*The problem:* Among these records, which lines include "cupcake"? Copy them out.

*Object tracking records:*
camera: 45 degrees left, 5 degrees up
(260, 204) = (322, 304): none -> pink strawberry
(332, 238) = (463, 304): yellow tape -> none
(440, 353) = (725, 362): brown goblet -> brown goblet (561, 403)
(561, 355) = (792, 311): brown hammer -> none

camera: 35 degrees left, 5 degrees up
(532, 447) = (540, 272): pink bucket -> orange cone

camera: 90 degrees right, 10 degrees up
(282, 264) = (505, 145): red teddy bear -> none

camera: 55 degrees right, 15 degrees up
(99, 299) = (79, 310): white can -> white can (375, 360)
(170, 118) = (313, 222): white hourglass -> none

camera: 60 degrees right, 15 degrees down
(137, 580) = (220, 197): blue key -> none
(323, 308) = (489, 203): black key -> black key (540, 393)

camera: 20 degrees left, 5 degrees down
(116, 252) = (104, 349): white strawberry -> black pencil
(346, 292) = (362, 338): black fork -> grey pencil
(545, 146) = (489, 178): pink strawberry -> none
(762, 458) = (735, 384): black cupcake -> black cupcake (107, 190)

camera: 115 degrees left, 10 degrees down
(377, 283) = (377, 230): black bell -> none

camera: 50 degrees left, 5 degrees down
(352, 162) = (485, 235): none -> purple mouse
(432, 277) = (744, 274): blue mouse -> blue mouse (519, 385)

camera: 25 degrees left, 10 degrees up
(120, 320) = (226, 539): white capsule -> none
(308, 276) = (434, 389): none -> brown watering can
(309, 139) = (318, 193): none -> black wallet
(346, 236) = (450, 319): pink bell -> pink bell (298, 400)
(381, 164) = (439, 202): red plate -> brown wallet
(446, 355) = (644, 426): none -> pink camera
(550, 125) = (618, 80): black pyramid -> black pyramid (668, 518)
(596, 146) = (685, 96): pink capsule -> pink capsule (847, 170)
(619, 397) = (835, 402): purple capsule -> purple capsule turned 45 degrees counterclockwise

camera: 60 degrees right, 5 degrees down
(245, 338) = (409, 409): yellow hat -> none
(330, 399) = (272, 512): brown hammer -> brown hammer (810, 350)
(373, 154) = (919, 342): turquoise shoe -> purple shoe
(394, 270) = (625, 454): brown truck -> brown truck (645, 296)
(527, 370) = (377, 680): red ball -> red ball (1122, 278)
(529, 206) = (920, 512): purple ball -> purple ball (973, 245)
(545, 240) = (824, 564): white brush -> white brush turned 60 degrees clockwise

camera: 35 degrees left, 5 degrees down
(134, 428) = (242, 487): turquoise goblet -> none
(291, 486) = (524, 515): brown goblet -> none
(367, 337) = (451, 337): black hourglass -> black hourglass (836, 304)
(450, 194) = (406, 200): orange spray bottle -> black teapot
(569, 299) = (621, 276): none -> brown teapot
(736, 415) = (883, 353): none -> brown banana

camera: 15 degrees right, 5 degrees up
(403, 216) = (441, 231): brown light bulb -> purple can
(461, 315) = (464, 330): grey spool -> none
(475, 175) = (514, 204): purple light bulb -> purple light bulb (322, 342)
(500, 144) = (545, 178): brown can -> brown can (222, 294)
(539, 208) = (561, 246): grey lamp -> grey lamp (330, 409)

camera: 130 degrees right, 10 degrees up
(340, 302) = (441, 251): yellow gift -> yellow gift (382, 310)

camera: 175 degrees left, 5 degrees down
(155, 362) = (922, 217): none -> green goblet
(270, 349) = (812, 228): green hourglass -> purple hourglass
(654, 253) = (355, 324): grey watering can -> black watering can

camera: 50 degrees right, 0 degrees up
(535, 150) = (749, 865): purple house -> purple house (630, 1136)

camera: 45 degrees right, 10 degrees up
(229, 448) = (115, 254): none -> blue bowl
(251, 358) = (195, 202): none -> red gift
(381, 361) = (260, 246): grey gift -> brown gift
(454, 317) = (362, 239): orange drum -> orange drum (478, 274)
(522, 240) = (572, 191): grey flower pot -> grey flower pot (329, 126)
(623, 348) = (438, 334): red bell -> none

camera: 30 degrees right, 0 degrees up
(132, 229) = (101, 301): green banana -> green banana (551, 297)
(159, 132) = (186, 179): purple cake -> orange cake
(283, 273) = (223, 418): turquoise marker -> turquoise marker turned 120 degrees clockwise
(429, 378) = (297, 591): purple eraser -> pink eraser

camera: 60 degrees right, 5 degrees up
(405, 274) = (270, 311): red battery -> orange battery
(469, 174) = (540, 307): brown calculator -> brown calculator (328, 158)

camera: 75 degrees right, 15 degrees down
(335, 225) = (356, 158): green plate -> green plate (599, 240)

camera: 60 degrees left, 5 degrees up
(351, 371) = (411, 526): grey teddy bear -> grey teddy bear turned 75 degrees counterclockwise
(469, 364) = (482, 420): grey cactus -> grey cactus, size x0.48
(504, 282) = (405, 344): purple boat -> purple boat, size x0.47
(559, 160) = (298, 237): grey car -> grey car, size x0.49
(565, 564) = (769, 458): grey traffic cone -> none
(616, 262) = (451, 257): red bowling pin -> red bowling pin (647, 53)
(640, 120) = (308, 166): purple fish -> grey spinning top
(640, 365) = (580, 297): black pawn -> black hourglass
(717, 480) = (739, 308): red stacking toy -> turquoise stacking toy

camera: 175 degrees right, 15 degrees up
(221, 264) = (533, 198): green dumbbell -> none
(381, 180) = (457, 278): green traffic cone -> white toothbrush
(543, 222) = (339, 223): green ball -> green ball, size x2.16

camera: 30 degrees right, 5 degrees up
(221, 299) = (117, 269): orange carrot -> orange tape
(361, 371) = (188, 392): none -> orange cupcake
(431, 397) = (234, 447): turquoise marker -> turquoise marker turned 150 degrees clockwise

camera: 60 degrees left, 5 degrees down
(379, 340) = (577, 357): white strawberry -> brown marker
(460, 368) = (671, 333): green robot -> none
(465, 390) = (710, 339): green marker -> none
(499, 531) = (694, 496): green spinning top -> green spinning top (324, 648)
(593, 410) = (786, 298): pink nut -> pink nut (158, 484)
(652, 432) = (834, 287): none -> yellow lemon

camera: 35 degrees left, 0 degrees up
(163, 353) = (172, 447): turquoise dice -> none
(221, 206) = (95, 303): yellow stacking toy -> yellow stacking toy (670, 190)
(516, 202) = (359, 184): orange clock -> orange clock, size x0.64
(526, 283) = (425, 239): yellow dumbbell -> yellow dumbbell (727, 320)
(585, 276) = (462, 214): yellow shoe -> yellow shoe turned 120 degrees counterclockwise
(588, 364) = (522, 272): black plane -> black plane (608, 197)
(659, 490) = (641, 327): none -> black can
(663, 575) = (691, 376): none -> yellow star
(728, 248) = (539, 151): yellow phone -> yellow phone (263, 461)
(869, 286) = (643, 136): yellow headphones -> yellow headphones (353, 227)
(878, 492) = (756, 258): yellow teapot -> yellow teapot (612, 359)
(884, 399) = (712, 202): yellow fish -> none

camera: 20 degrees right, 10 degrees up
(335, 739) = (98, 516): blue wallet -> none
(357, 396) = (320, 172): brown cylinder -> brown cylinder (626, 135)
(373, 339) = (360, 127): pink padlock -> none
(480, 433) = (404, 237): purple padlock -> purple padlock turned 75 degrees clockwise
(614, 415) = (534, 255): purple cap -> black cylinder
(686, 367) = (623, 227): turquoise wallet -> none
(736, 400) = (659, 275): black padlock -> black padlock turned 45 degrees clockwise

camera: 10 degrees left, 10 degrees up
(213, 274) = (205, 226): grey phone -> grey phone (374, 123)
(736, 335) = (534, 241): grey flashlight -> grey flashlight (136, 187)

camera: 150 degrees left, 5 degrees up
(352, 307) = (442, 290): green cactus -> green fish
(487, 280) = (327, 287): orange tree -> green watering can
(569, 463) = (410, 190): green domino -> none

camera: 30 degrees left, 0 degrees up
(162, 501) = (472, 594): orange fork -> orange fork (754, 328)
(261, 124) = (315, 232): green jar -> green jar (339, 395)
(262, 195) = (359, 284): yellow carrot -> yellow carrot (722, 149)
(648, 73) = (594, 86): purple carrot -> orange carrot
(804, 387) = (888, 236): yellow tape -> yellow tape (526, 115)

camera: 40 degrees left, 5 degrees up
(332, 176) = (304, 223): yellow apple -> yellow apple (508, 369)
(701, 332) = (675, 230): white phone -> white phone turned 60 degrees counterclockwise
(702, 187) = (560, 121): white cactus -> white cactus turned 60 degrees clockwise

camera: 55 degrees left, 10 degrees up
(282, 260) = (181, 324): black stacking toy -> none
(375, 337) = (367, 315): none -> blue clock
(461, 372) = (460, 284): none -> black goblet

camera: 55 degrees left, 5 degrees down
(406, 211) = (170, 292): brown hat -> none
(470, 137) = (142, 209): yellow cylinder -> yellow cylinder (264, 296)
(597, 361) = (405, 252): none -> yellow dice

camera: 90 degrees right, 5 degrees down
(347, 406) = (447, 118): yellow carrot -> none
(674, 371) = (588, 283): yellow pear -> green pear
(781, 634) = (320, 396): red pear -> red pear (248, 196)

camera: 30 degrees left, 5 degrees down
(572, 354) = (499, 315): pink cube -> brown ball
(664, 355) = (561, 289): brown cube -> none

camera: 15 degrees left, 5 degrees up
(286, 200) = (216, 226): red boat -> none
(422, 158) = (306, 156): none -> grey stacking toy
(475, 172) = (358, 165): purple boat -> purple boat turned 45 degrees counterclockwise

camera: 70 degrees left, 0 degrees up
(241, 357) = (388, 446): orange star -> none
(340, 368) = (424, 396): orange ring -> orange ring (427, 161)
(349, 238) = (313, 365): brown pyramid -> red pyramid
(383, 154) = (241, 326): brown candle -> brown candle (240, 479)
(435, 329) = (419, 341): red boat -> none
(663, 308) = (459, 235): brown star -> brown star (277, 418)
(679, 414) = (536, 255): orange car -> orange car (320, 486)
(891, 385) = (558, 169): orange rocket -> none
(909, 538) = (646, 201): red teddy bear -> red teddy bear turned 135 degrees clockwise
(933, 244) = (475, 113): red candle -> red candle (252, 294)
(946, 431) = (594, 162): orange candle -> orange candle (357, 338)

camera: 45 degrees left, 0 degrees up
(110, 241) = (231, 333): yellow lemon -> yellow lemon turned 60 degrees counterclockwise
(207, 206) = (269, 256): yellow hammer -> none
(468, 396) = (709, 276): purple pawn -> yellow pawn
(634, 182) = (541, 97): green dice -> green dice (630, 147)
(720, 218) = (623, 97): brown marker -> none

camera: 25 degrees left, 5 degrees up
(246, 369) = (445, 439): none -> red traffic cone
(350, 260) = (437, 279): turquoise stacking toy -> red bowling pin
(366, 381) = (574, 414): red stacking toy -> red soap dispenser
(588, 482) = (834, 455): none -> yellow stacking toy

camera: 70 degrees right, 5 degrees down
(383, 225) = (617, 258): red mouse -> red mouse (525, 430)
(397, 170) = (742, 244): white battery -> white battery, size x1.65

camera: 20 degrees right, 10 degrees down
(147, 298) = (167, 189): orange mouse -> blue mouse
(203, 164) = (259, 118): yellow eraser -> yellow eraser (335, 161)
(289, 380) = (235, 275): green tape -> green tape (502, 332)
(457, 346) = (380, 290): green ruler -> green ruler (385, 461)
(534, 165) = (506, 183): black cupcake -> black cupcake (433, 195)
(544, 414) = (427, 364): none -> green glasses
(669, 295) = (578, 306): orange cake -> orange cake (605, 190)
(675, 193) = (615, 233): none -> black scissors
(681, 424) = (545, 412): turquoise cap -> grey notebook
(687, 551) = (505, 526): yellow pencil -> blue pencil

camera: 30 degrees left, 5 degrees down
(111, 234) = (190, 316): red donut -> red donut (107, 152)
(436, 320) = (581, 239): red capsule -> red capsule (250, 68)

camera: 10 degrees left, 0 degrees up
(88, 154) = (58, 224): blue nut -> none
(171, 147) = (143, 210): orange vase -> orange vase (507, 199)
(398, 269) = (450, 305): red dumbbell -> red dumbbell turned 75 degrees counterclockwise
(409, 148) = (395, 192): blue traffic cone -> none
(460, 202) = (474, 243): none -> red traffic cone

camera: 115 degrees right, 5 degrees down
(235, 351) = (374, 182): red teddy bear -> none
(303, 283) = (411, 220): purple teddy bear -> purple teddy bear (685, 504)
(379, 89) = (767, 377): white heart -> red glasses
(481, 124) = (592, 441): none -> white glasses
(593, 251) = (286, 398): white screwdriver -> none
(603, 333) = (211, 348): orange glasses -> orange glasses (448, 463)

*Task result:*
(762, 458) = (735, 384): black cupcake -> black cupcake (107, 190)
(361, 371) = (188, 392): none -> orange cupcake
(534, 165) = (506, 183): black cupcake -> black cupcake (433, 195)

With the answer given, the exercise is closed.